## Work instruction
Leaving out the images, return the data below exactly as it is written.

## Before-and-after change data
----------

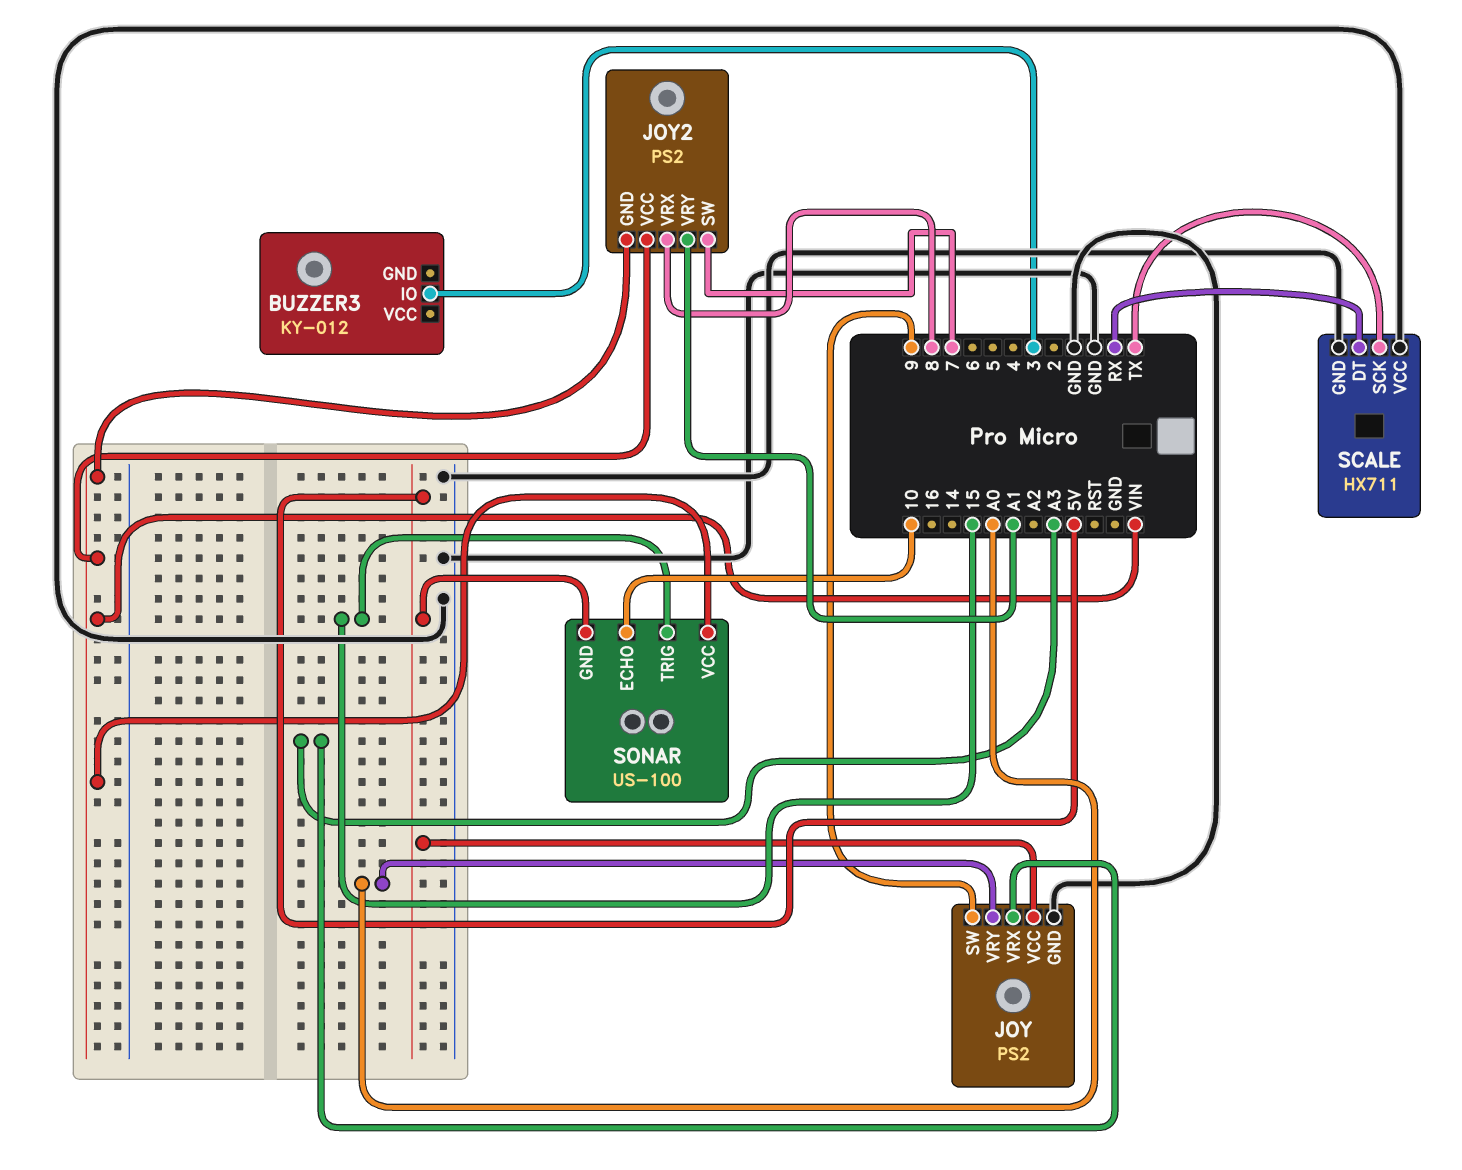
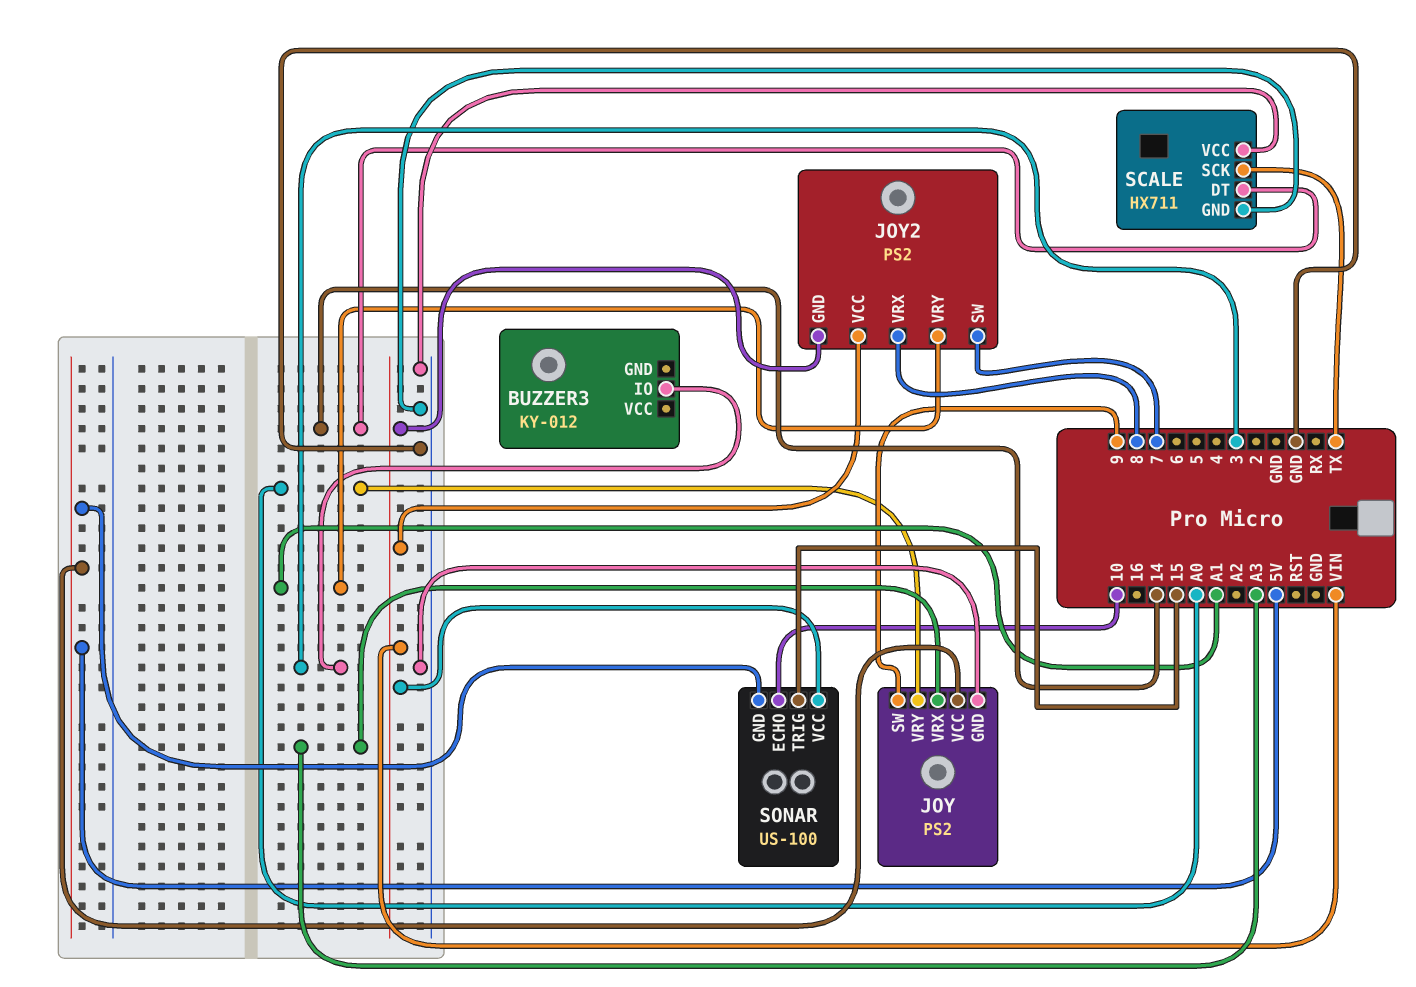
SCALE pin DT: RX -> 14

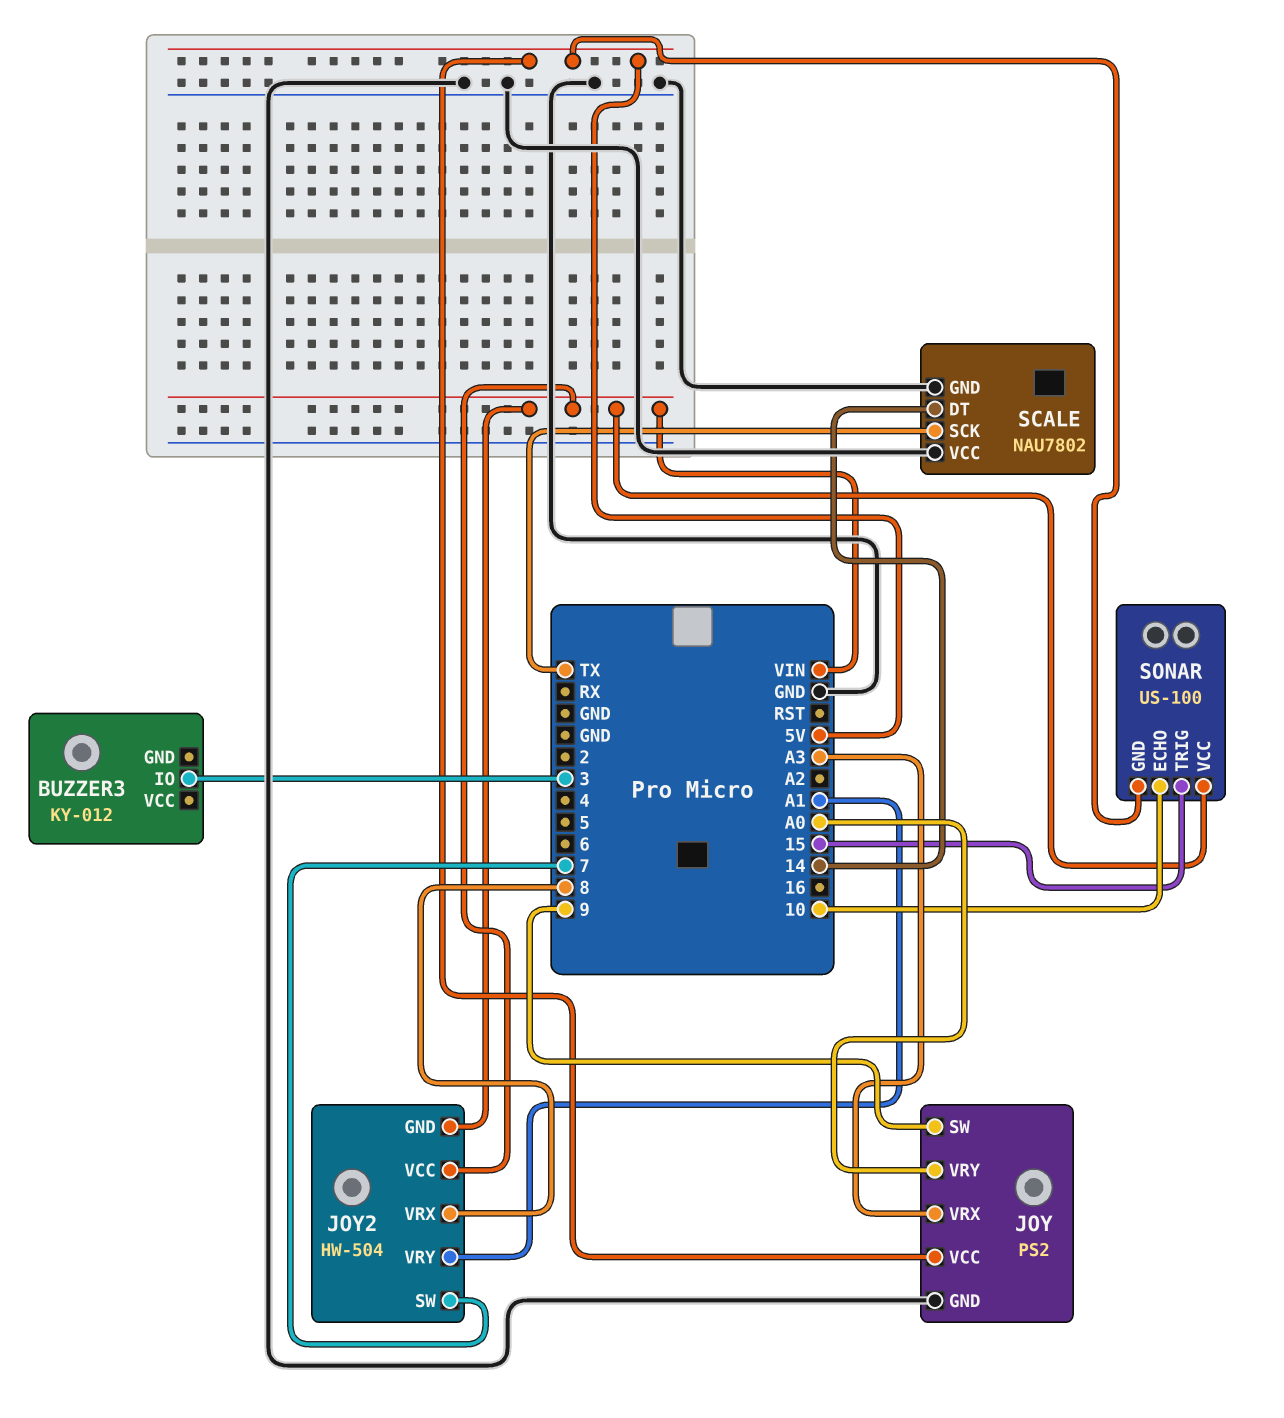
JOY2: PS2 -> HW-504
SCALE: HX711 -> NAU7802

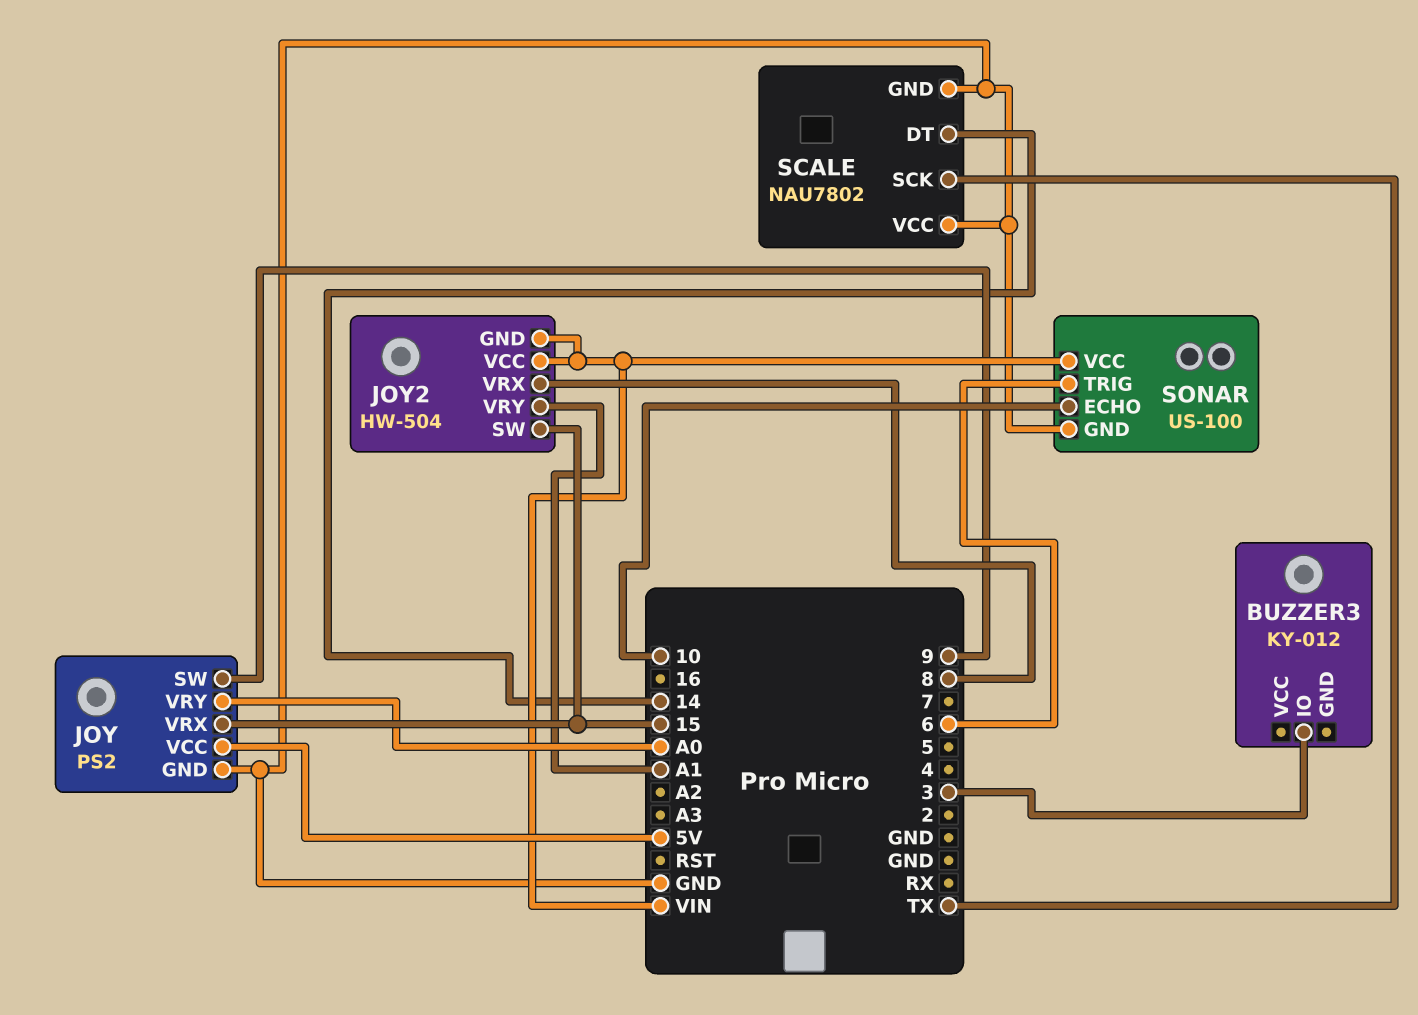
JOY pin VRX: A3 -> 15
JOY2 pin SW: 7 -> 15
SONAR pin GND: 5V -> GND
SONAR pin TRIG: 15 -> 6

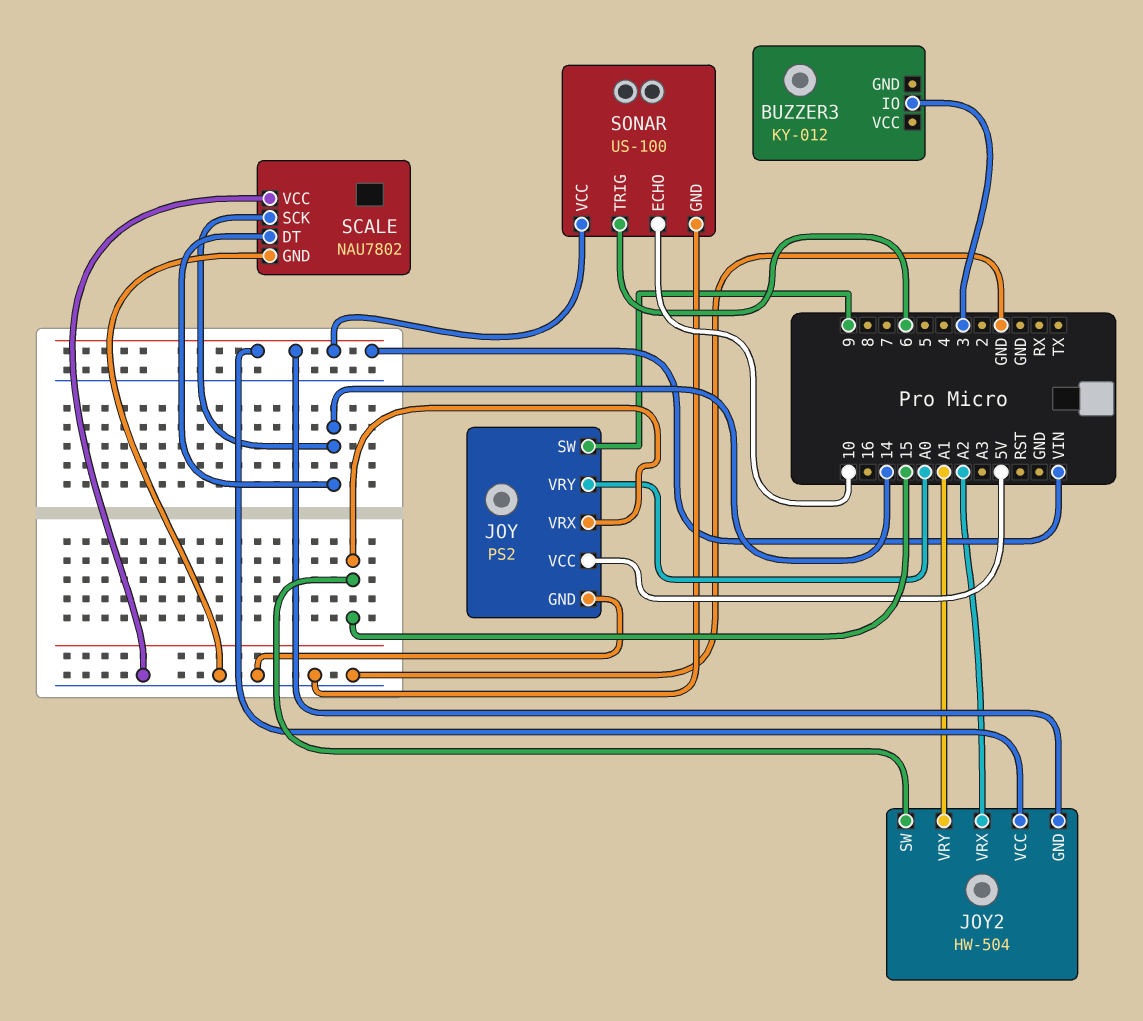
JOY2 pin VRX: 8 -> A2
SCALE pin SCK: TX -> 14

----------

## Completed task
SCALE pin DT: RX -> 14

JOY2: PS2 -> HW-504
SCALE: HX711 -> NAU7802

JOY pin VRX: A3 -> 15
JOY2 pin SW: 7 -> 15
SONAR pin GND: 5V -> GND
SONAR pin TRIG: 15 -> 6

JOY2 pin VRX: 8 -> A2
SCALE pin SCK: TX -> 14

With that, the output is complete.